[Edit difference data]
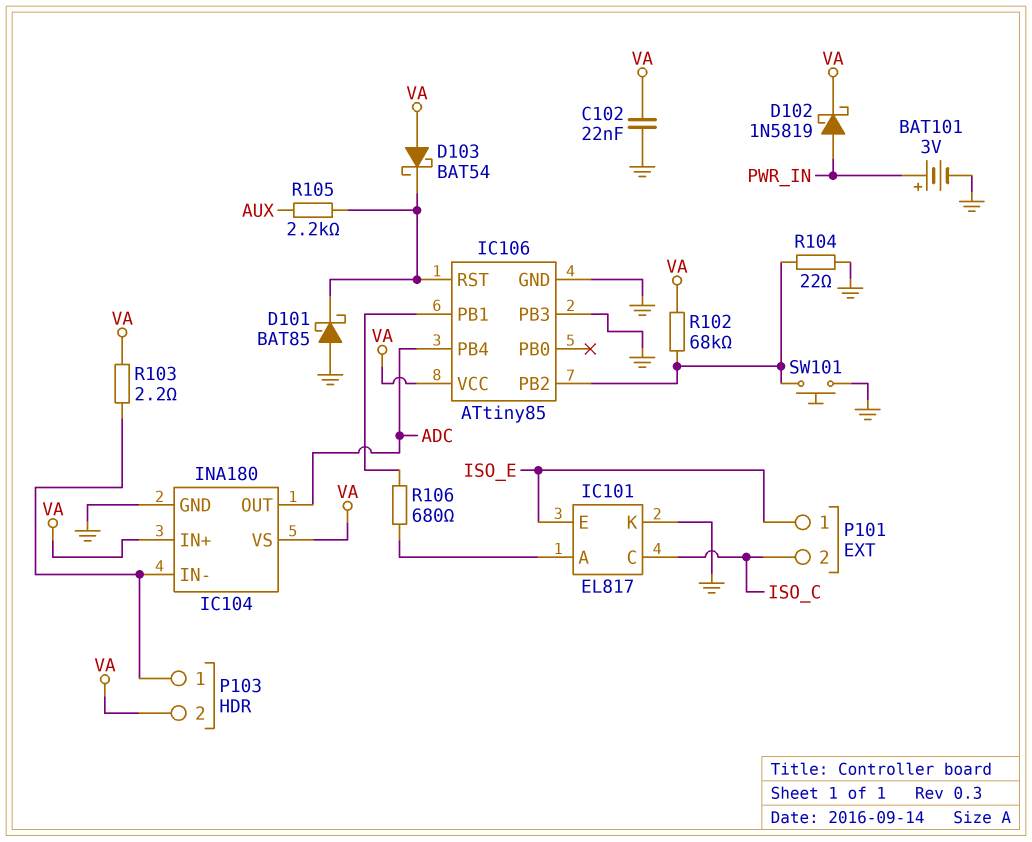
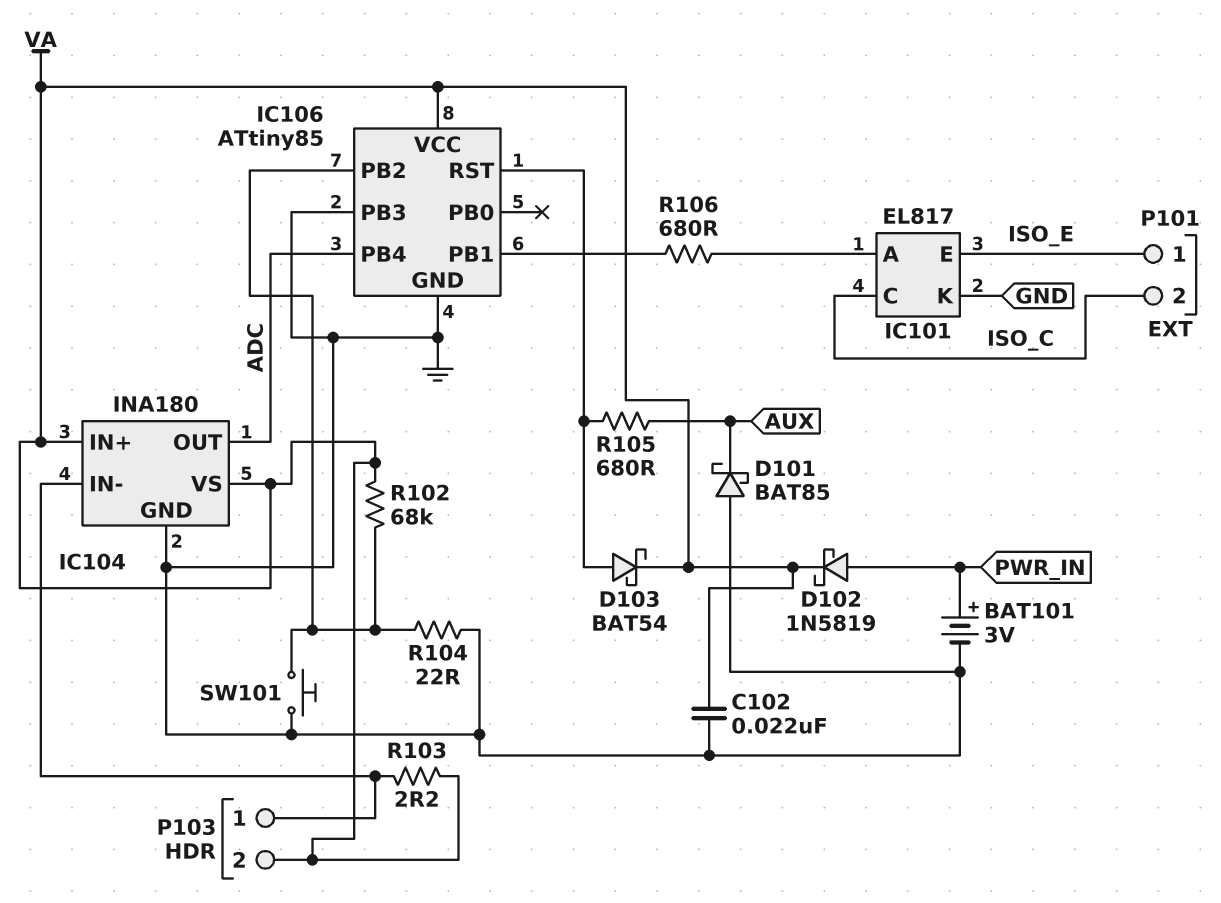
D101: schottky BAT85 (A GND, K IC106/RST) -> schottky BAT85 (A GND, K AUX)
D103: schottky BAT54 (A VA, K IC106/RST) -> schottky BAT54 (A IC106/RST, K VA)
R105: 2.2k (AUX, IC106/RST) -> 680 (AUX, IC106/RST)

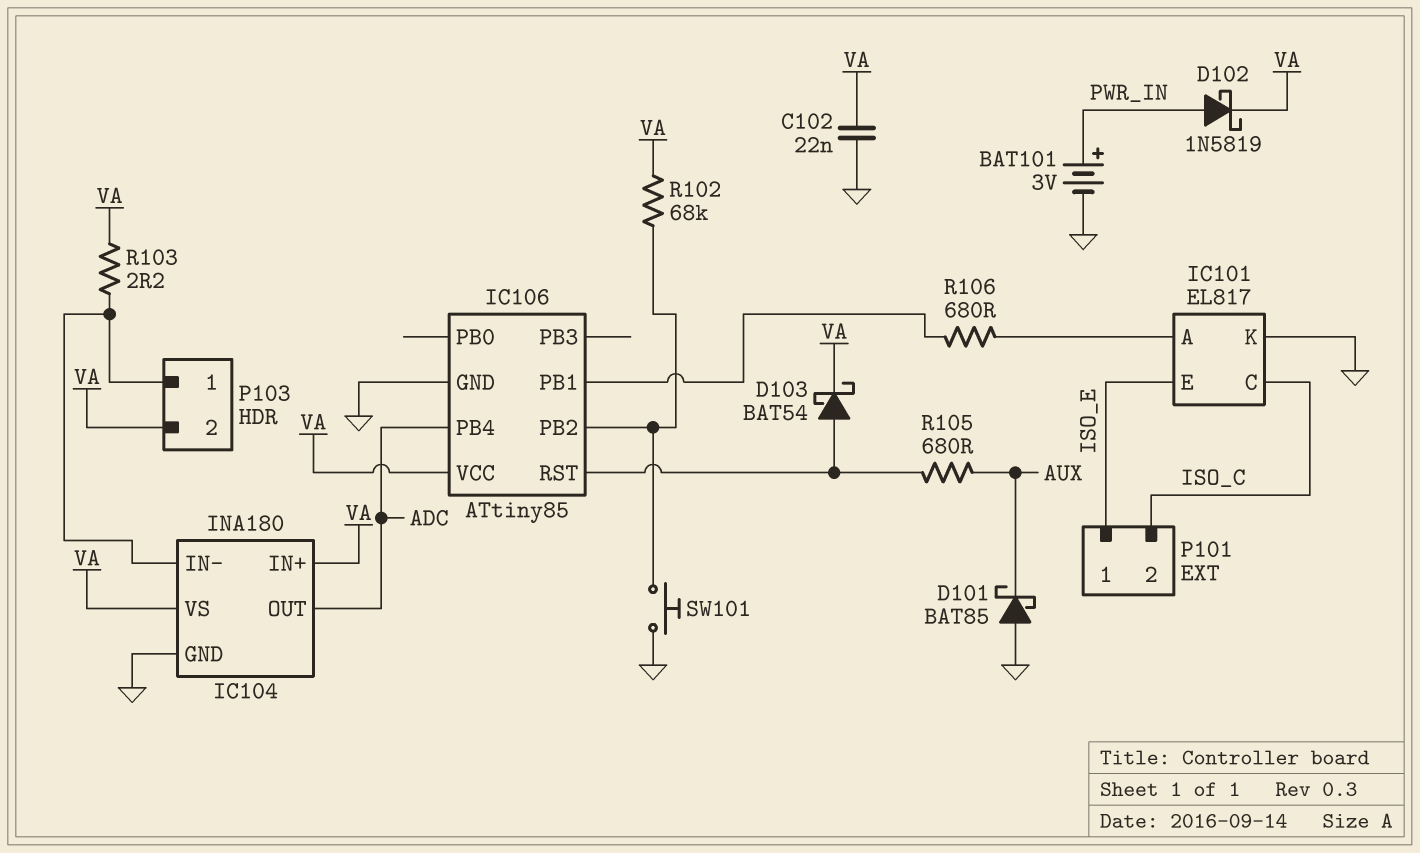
IC106 pin PB3: GND -> none
R104: 22 (GND, IC106/PB2) -> none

Goal of the exercise – Leaving pictures aside, write out each record above exactly as given.

Response box –
D101: schottky BAT85 (A GND, K IC106/RST) -> schottky BAT85 (A GND, K AUX)
D103: schottky BAT54 (A VA, K IC106/RST) -> schottky BAT54 (A IC106/RST, K VA)
R105: 2.2k (AUX, IC106/RST) -> 680 (AUX, IC106/RST)

IC106 pin PB3: GND -> none
R104: 22 (GND, IC106/PB2) -> none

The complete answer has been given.